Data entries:
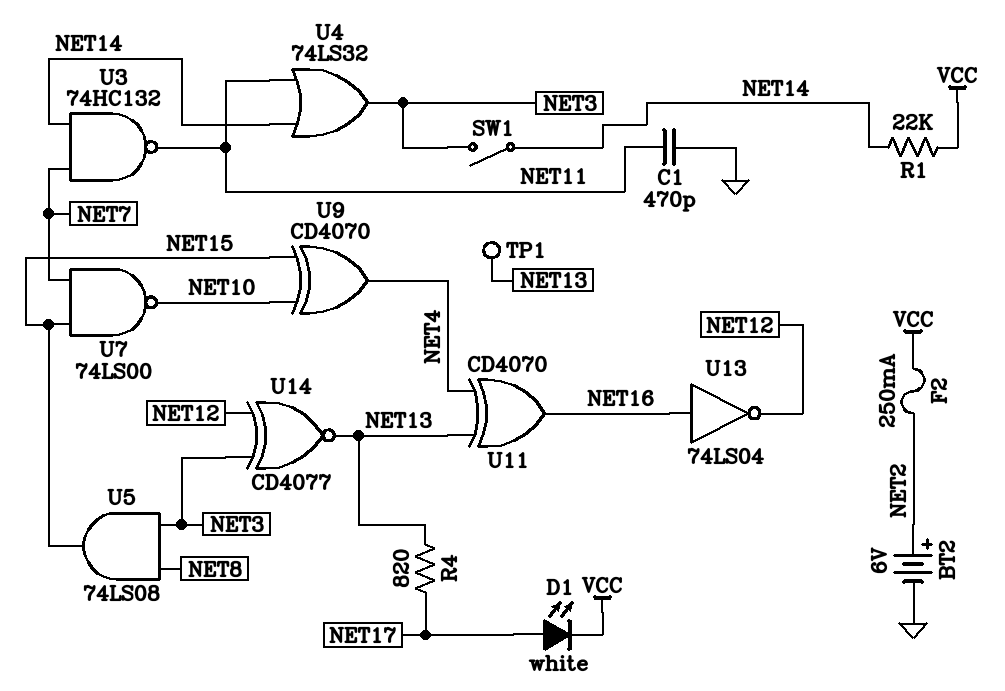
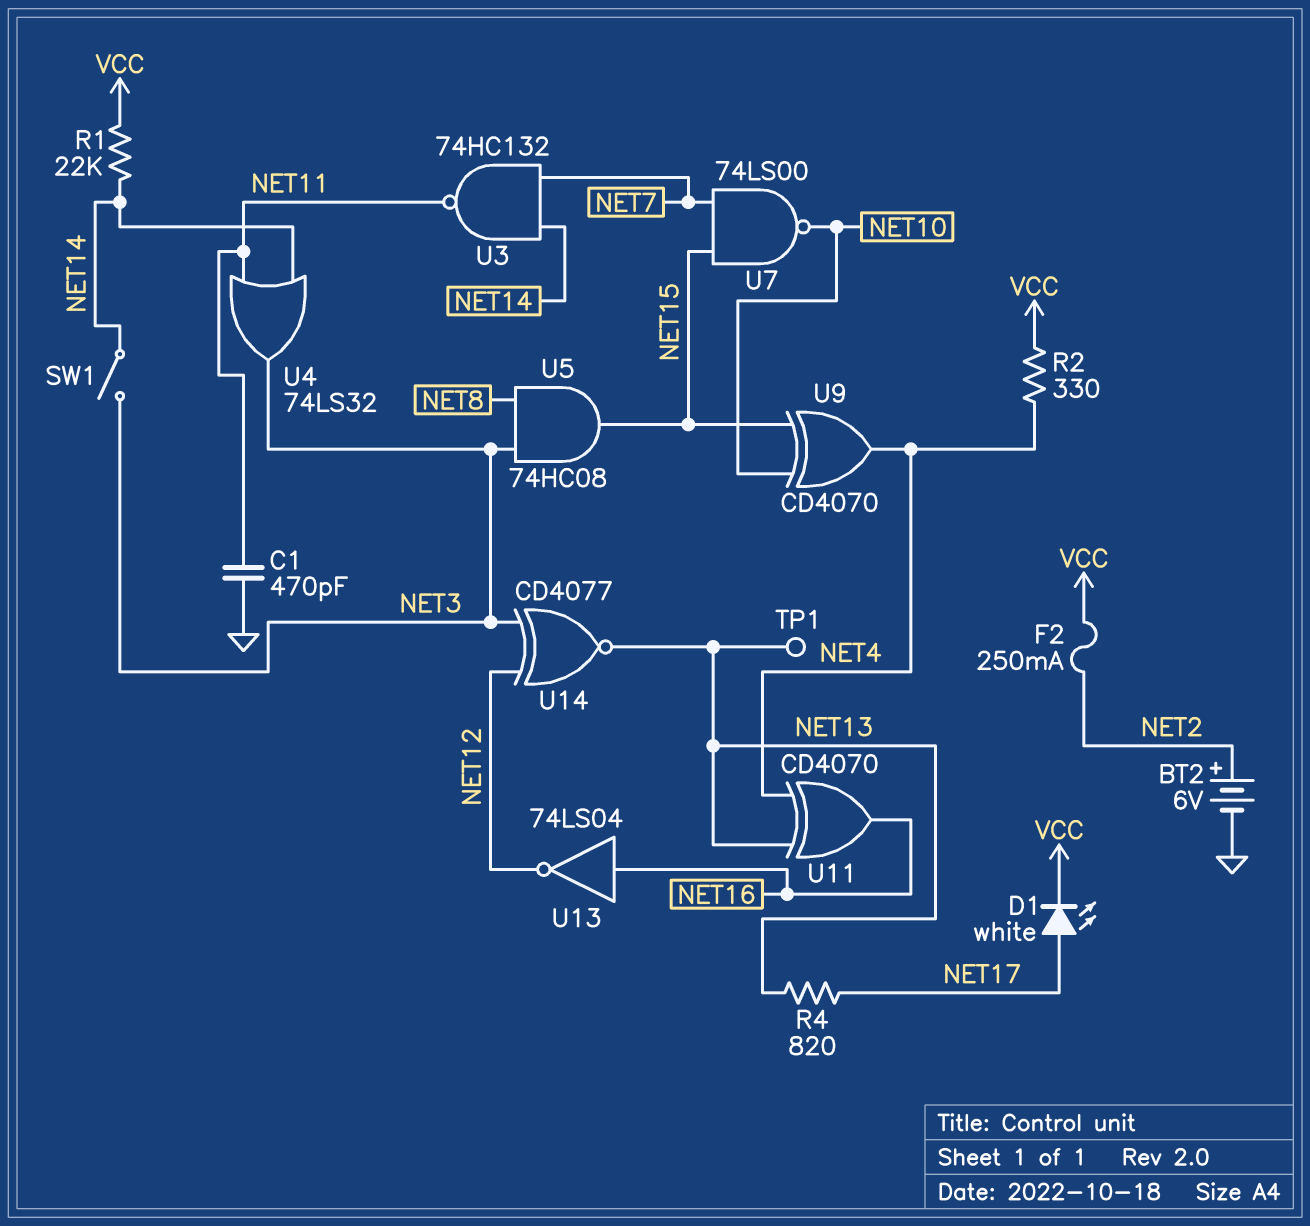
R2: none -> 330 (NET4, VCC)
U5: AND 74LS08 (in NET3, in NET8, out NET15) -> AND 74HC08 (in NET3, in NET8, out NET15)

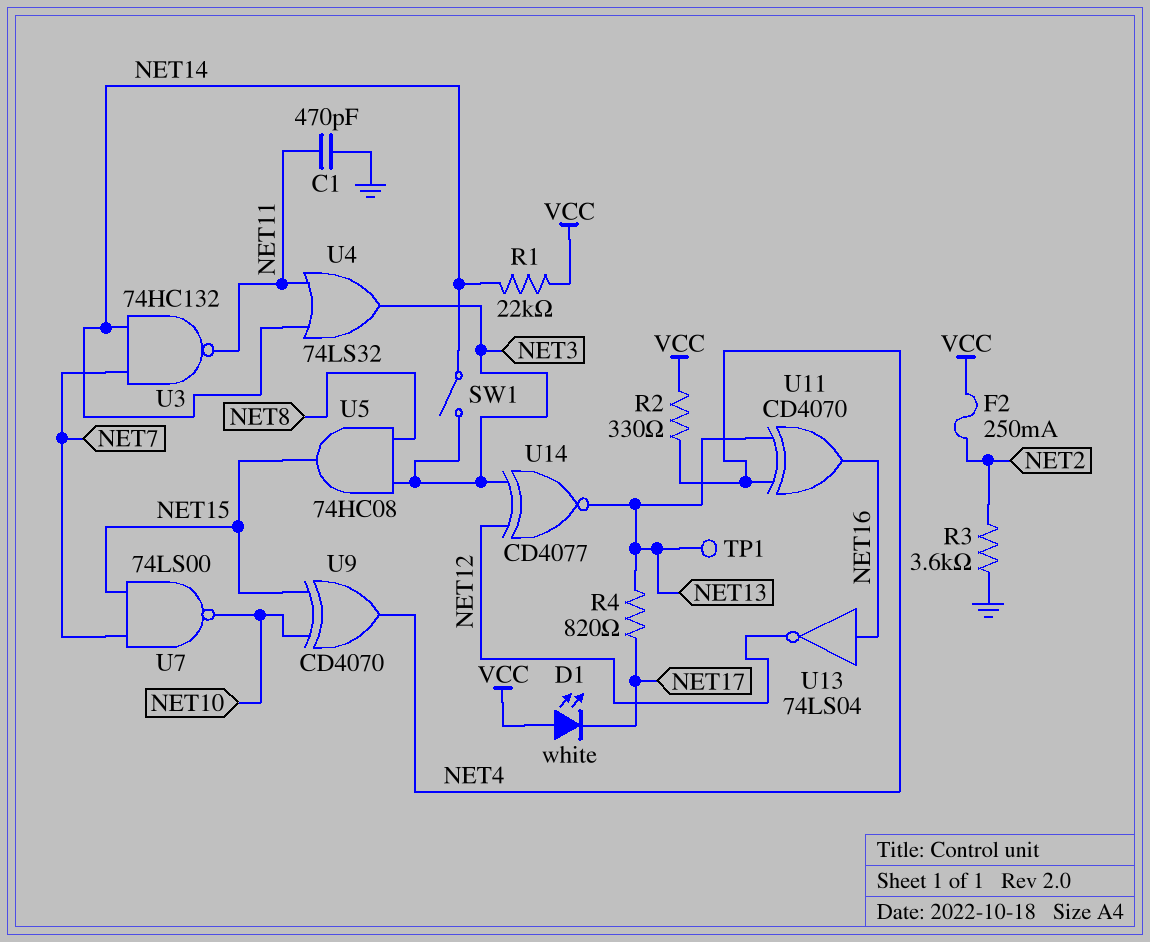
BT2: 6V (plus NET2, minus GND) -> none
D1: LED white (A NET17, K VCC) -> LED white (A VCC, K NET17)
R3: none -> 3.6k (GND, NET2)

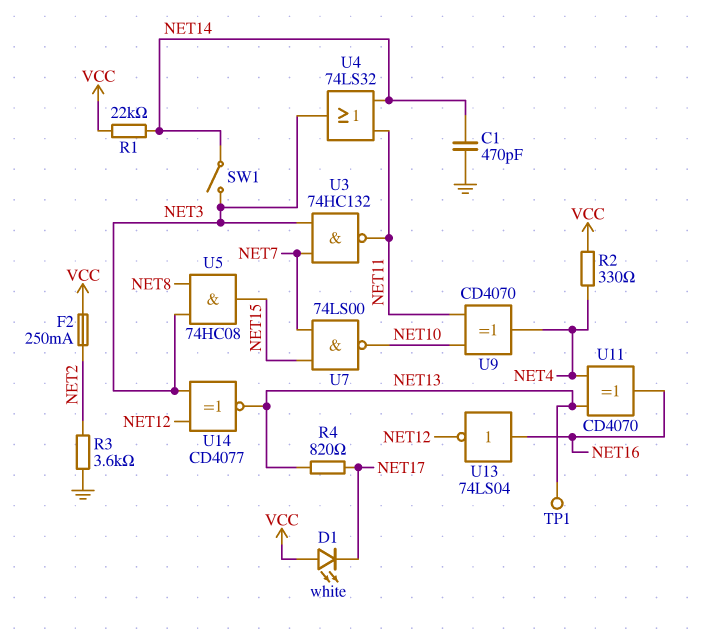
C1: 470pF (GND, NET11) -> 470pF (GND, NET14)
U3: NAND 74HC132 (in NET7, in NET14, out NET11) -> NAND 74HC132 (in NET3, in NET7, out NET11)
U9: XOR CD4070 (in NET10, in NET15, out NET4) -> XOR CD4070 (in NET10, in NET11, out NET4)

◆ **Aim of the task**:
Pick out and copy the lines of the entries that hold the string "none".

◆ **Task response**:
R2: none -> 330 (NET4, VCC)
BT2: 6V (plus NET2, minus GND) -> none
R3: none -> 3.6k (GND, NET2)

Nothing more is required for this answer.